## [PROBLEM DETAILS]
Please set down, word for word, each line from the one containing "green plate H8" through the final line of the records below, both included, and nothing else.

## [DATA EXCERPTS]
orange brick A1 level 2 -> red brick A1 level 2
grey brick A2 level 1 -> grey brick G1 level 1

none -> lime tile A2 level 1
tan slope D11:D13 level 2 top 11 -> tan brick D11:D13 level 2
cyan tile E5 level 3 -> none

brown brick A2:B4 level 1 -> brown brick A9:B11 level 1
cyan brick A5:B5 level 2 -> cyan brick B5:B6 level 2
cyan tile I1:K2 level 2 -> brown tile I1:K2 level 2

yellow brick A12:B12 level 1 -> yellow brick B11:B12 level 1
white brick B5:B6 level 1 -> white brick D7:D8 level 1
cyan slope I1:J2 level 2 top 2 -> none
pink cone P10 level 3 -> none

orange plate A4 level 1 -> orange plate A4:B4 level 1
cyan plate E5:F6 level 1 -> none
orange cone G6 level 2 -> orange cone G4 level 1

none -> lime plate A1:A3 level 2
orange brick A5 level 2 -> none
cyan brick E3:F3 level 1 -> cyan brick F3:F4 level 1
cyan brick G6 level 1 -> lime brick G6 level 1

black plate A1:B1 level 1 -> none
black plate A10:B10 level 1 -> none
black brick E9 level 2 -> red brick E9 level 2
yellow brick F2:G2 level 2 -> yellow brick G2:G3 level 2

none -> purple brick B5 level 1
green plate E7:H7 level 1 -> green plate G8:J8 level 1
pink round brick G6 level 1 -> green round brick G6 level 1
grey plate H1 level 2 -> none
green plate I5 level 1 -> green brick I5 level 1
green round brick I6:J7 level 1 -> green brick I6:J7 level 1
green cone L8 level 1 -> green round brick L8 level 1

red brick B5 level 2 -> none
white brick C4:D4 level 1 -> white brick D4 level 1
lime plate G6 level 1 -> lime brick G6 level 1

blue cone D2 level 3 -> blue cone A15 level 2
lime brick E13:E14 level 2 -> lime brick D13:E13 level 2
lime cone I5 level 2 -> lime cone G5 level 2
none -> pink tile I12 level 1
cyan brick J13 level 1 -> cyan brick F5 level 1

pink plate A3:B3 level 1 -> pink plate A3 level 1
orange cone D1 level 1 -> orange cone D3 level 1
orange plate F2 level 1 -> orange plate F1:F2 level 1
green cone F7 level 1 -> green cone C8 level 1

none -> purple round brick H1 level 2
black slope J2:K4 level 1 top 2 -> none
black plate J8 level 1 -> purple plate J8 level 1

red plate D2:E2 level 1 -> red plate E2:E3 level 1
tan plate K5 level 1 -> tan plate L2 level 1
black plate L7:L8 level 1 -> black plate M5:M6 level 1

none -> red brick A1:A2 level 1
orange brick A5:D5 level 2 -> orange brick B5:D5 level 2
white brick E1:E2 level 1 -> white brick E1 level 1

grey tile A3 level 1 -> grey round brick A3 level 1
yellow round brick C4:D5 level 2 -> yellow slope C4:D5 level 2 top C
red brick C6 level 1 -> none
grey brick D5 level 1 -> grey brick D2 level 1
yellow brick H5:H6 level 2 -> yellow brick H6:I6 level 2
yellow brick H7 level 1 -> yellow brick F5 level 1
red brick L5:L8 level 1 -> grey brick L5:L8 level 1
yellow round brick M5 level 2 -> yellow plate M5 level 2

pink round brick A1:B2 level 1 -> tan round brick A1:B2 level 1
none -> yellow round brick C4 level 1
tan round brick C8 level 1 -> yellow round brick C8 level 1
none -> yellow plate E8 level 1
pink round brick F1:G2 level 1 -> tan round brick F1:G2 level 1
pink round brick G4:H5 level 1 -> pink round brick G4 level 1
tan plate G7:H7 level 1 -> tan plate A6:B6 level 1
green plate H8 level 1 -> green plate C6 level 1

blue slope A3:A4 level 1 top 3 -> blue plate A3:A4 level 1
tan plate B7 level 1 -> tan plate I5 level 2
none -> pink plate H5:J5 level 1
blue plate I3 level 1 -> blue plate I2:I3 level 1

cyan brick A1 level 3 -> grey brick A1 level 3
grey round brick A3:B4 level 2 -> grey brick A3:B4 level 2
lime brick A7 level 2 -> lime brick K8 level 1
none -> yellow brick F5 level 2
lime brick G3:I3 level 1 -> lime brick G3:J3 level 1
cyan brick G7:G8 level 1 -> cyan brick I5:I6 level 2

## [SOLUTION TO THIS TASK]
green plate H8 level 1 -> green plate C6 level 1

blue slope A3:A4 level 1 top 3 -> blue plate A3:A4 level 1
tan plate B7 level 1 -> tan plate I5 level 2
none -> pink plate H5:J5 level 1
blue plate I3 level 1 -> blue plate I2:I3 level 1

cyan brick A1 level 3 -> grey brick A1 level 3
grey round brick A3:B4 level 2 -> grey brick A3:B4 level 2
lime brick A7 level 2 -> lime brick K8 level 1
none -> yellow brick F5 level 2
lime brick G3:I3 level 1 -> lime brick G3:J3 level 1
cyan brick G7:G8 level 1 -> cyan brick I5:I6 level 2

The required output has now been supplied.